Raw data section start

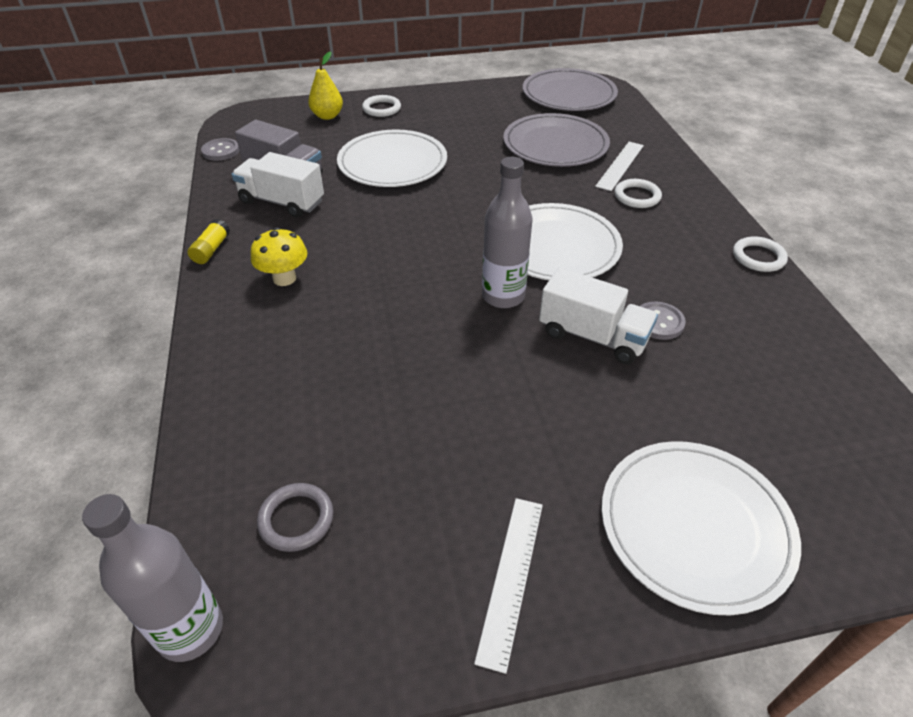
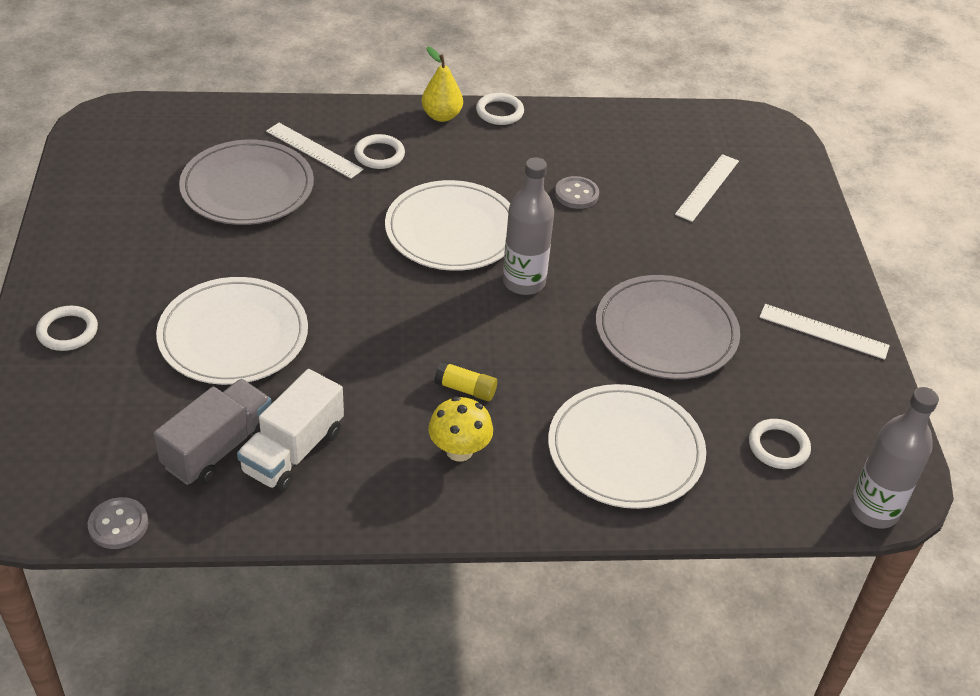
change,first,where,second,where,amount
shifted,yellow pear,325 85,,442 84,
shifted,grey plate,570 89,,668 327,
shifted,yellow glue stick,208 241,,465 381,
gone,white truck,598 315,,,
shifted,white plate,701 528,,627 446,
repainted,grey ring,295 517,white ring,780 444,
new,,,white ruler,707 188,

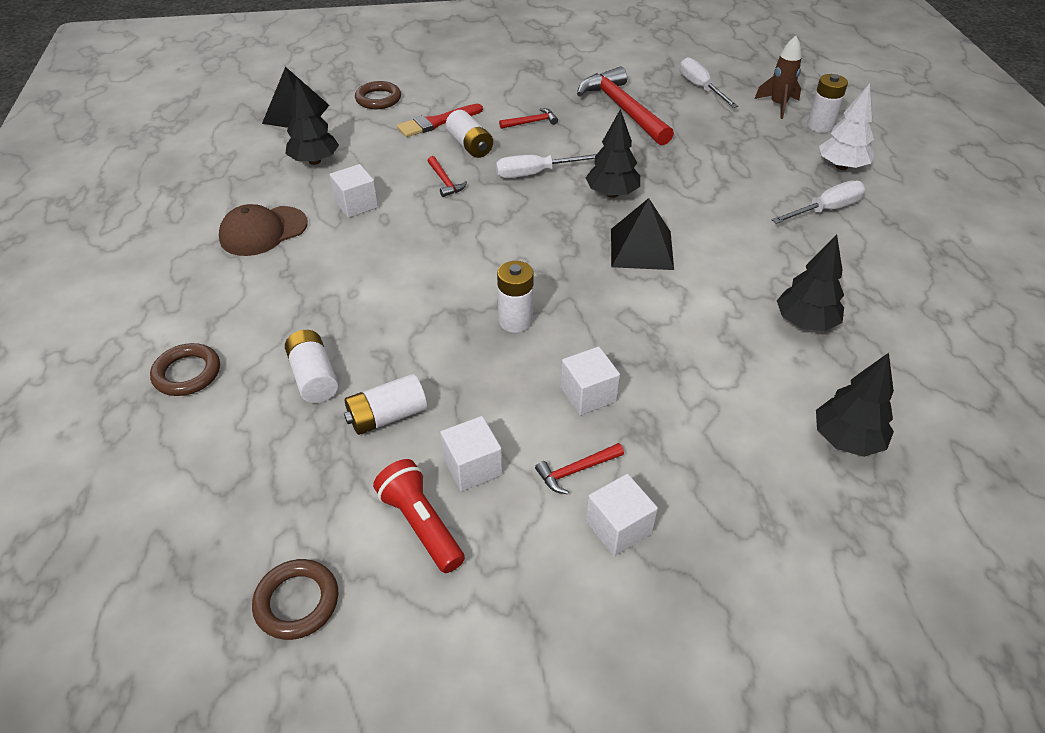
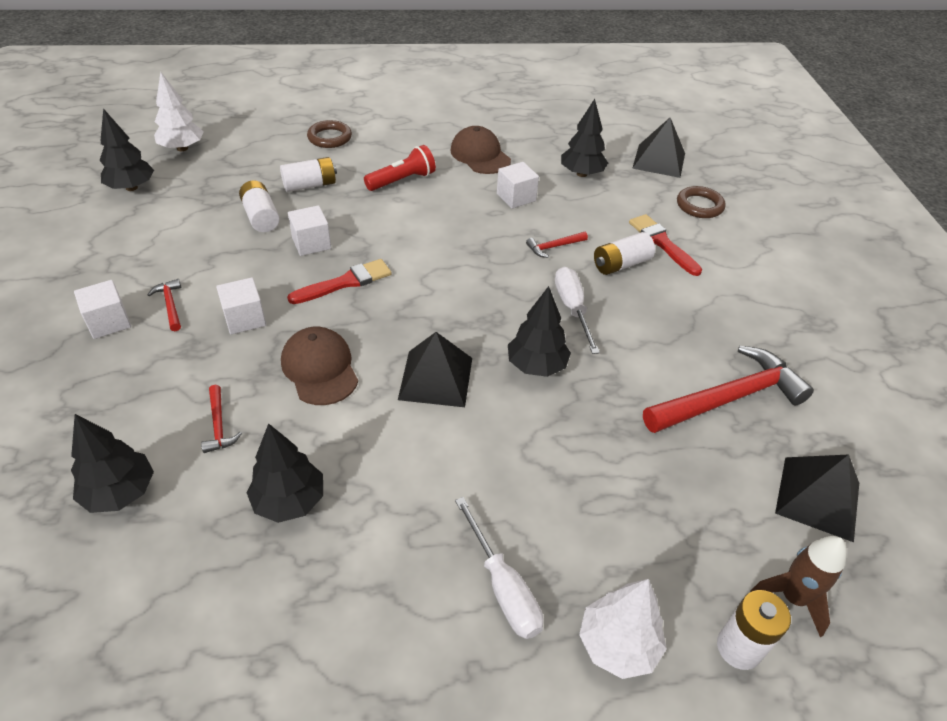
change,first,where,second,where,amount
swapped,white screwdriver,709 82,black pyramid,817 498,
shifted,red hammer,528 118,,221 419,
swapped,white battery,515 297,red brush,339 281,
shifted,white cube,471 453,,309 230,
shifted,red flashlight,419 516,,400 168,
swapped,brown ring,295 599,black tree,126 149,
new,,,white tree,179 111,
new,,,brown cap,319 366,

Raw data section end
Raw data section start

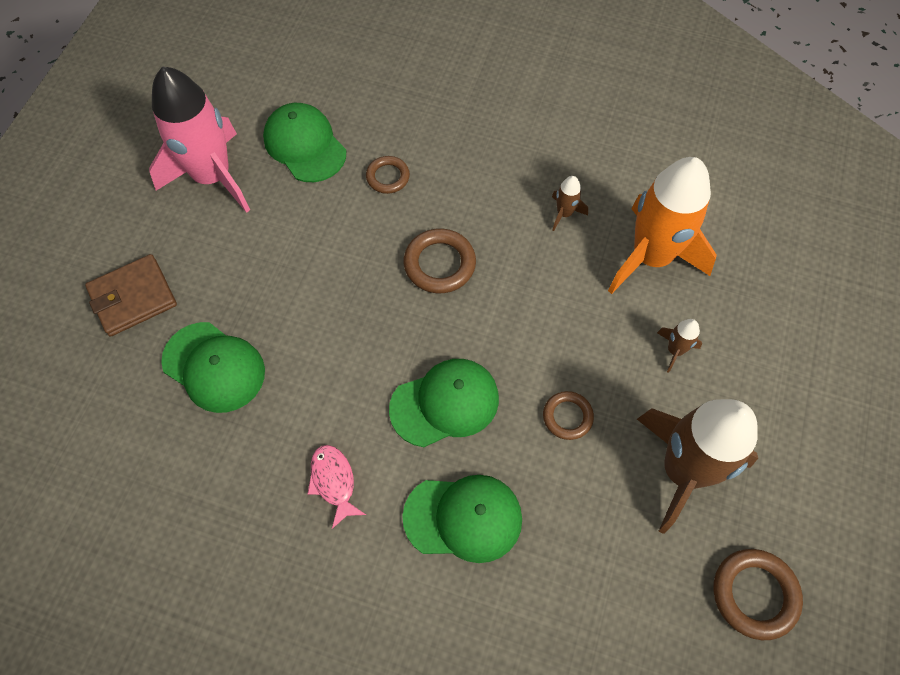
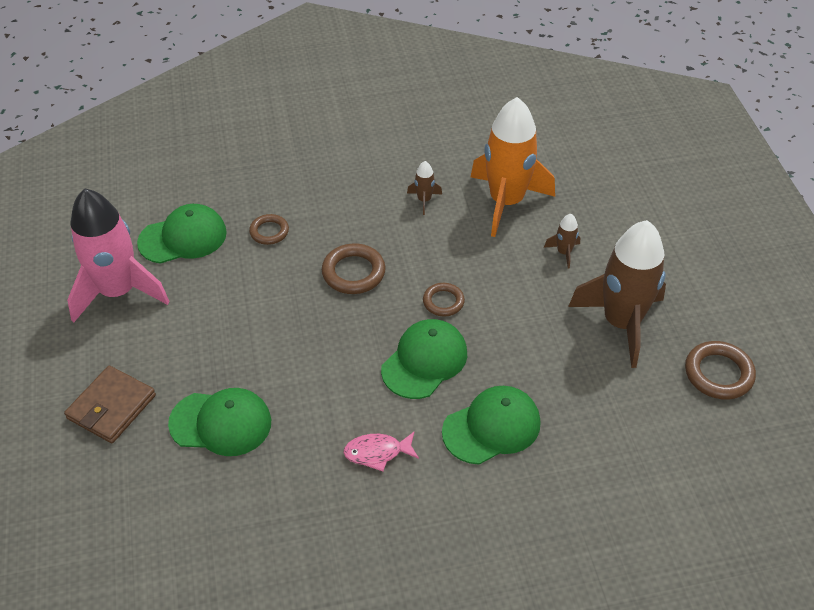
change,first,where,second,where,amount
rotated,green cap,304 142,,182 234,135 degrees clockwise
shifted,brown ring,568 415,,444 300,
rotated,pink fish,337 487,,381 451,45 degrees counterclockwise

Raw data section end
Raw data section start

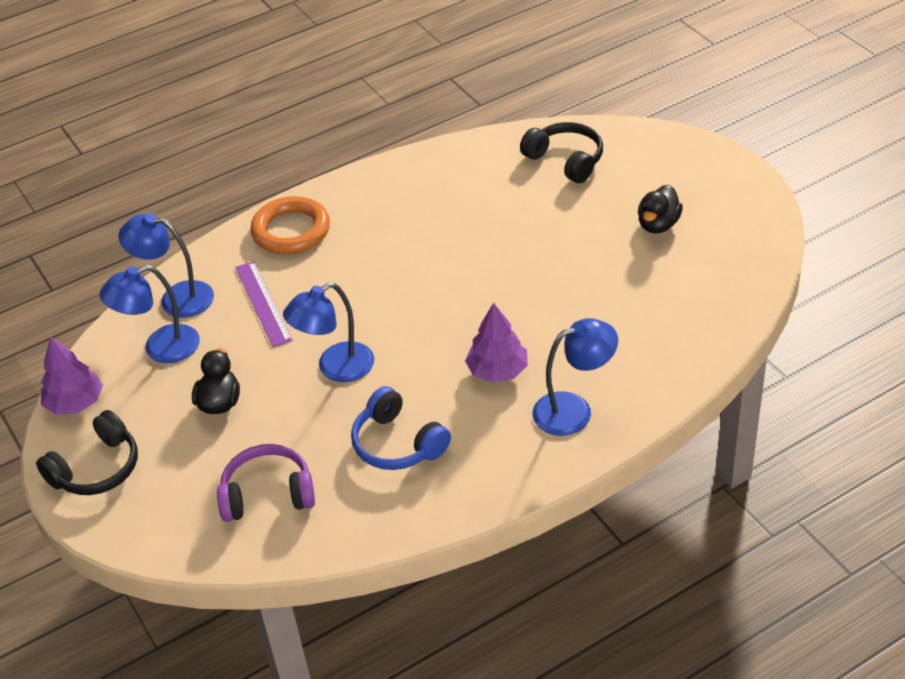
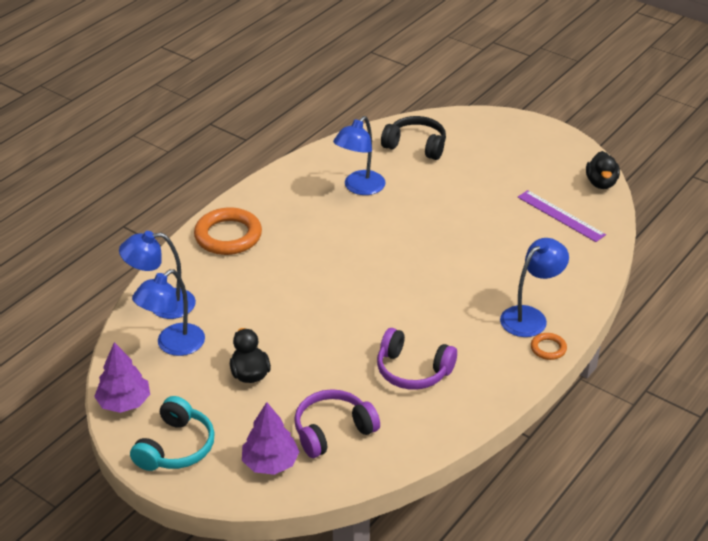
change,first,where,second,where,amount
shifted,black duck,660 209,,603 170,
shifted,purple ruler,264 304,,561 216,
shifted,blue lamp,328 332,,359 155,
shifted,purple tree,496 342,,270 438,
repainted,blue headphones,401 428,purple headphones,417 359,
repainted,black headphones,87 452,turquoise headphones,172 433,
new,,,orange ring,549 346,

Raw data section end

- [Problem] Please copy, exactly and with nothing else, the lines above beginning at the line that has "shifted,white plate,701 528,,627" and ending with the line that has "repainted,grey ring,295 517,white".

- [Solution to this exercise]
shifted,white plate,701 528,,627 446,
repainted,grey ring,295 517,white ring,780 444,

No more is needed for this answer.